* REQUIRED ACTION *
Could you reproduce the lines below from the one with "R4: 39k (5V, SDA) -> 39k (GND, SDA)" through the one with "D2: LED green"? Keep both ends and add nothing.

------------------------------------

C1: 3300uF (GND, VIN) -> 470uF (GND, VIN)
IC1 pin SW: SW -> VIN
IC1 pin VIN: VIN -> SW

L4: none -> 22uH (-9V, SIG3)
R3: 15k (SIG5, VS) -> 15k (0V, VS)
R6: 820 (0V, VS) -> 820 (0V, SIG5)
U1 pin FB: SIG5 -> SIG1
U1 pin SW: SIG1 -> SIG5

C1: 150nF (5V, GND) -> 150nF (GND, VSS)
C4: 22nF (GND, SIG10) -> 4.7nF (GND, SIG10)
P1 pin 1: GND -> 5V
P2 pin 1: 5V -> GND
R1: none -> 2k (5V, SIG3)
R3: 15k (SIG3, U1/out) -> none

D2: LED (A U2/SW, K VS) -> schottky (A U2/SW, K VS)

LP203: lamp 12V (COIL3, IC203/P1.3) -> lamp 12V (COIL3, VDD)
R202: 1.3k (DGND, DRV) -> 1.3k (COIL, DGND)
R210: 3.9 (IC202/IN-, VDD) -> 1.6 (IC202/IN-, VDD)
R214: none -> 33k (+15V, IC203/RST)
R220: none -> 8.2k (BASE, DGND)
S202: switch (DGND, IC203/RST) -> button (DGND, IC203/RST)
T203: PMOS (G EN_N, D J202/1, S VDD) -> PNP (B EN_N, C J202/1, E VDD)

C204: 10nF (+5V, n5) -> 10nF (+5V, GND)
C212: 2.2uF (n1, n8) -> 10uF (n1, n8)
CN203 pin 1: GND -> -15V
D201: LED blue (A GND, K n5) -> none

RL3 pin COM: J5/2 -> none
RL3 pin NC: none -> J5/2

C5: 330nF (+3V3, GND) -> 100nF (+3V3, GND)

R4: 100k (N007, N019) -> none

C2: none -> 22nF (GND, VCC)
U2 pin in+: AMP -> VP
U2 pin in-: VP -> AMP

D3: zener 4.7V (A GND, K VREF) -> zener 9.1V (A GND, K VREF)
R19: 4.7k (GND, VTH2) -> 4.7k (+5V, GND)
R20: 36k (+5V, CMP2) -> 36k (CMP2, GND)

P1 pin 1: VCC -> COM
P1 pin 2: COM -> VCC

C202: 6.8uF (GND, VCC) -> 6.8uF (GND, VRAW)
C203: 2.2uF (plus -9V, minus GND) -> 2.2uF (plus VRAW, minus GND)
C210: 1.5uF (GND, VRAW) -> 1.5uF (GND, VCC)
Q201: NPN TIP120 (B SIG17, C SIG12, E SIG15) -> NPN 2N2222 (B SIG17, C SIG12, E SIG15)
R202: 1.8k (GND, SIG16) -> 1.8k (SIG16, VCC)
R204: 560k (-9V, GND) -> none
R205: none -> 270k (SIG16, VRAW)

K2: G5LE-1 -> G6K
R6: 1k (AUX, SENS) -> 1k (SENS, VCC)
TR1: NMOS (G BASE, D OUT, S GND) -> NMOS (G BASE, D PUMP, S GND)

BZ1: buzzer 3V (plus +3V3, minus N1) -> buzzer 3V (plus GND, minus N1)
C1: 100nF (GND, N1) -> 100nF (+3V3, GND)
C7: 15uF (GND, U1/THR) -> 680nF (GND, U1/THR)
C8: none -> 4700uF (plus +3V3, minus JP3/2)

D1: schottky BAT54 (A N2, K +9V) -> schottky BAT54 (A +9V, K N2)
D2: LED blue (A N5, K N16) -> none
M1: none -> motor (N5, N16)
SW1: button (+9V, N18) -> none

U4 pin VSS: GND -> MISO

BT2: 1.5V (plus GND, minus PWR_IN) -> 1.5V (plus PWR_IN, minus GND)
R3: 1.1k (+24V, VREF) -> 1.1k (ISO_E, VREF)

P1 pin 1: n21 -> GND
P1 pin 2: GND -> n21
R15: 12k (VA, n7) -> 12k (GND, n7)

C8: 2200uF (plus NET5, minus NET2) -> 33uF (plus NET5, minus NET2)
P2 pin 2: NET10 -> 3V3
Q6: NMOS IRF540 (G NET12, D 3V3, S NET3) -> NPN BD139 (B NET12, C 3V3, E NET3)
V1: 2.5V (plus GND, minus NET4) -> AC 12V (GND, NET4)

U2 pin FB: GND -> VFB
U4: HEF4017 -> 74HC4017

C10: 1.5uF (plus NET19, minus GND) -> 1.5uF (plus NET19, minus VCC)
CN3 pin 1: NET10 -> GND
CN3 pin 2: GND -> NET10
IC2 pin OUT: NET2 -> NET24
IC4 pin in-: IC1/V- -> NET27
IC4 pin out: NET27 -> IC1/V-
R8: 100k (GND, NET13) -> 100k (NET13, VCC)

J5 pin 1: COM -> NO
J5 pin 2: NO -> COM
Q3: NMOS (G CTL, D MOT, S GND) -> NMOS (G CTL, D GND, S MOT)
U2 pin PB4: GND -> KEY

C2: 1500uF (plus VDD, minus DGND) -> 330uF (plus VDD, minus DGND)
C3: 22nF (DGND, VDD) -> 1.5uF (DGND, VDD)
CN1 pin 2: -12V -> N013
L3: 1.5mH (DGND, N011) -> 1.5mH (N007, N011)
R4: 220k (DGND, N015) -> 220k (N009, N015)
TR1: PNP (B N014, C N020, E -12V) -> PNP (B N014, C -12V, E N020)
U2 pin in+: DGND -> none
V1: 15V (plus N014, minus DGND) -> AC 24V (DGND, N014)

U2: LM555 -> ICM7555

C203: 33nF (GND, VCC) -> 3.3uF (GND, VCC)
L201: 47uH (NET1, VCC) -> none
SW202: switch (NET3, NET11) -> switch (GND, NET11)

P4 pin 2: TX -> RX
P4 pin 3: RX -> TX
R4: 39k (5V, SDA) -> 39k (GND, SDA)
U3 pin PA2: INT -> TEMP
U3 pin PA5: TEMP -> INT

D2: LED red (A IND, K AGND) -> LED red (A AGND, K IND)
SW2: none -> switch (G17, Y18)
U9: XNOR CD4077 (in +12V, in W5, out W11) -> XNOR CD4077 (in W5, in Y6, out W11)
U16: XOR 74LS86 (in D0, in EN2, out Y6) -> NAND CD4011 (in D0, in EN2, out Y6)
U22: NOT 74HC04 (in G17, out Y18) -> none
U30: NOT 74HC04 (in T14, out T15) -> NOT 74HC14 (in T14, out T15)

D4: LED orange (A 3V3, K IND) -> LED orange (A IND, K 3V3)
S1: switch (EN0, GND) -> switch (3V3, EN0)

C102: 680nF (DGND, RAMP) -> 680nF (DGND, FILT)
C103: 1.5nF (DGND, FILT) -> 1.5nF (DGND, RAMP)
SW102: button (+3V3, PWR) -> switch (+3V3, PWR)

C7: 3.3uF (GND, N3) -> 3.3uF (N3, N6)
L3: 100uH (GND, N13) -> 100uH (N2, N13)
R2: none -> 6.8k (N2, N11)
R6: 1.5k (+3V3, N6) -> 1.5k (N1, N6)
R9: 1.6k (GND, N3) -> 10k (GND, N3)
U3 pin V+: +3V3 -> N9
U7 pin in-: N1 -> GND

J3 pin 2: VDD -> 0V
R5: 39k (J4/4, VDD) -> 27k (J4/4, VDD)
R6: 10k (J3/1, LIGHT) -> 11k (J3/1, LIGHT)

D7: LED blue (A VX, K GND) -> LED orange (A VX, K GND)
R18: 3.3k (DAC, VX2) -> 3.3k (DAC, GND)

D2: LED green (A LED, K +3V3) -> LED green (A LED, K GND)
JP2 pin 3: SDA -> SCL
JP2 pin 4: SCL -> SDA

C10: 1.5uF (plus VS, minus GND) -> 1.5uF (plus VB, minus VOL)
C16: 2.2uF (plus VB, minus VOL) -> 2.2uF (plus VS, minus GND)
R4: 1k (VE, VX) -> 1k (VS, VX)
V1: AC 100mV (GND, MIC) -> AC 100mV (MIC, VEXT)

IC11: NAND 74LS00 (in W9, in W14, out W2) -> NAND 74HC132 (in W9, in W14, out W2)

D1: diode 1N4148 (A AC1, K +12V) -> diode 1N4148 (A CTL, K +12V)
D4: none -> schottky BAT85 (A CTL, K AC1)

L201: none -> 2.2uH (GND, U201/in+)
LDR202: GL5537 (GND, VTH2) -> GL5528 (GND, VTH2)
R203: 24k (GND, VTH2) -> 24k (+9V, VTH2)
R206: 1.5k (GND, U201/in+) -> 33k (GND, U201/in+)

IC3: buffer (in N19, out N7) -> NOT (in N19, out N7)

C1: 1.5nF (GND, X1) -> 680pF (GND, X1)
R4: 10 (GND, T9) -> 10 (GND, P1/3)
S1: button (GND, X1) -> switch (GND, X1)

------------------------------------

* RESPONSE BELOW *
R4: 39k (5V, SDA) -> 39k (GND, SDA)
U3 pin PA2: INT -> TEMP
U3 pin PA5: TEMP -> INT

D2: LED red (A IND, K AGND) -> LED red (A AGND, K IND)
SW2: none -> switch (G17, Y18)
U9: XNOR CD4077 (in +12V, in W5, out W11) -> XNOR CD4077 (in W5, in Y6, out W11)
U16: XOR 74LS86 (in D0, in EN2, out Y6) -> NAND CD4011 (in D0, in EN2, out Y6)
U22: NOT 74HC04 (in G17, out Y18) -> none
U30: NOT 74HC04 (in T14, out T15) -> NOT 74HC14 (in T14, out T15)

D4: LED orange (A 3V3, K IND) -> LED orange (A IND, K 3V3)
S1: switch (EN0, GND) -> switch (3V3, EN0)

C102: 680nF (DGND, RAMP) -> 680nF (DGND, FILT)
C103: 1.5nF (DGND, FILT) -> 1.5nF (DGND, RAMP)
SW102: button (+3V3, PWR) -> switch (+3V3, PWR)

C7: 3.3uF (GND, N3) -> 3.3uF (N3, N6)
L3: 100uH (GND, N13) -> 100uH (N2, N13)
R2: none -> 6.8k (N2, N11)
R6: 1.5k (+3V3, N6) -> 1.5k (N1, N6)
R9: 1.6k (GND, N3) -> 10k (GND, N3)
U3 pin V+: +3V3 -> N9
U7 pin in-: N1 -> GND

J3 pin 2: VDD -> 0V
R5: 39k (J4/4, VDD) -> 27k (J4/4, VDD)
R6: 10k (J3/1, LIGHT) -> 11k (J3/1, LIGHT)

D7: LED blue (A VX, K GND) -> LED orange (A VX, K GND)
R18: 3.3k (DAC, VX2) -> 3.3k (DAC, GND)

D2: LED green (A LED, K +3V3) -> LED green (A LED, K GND)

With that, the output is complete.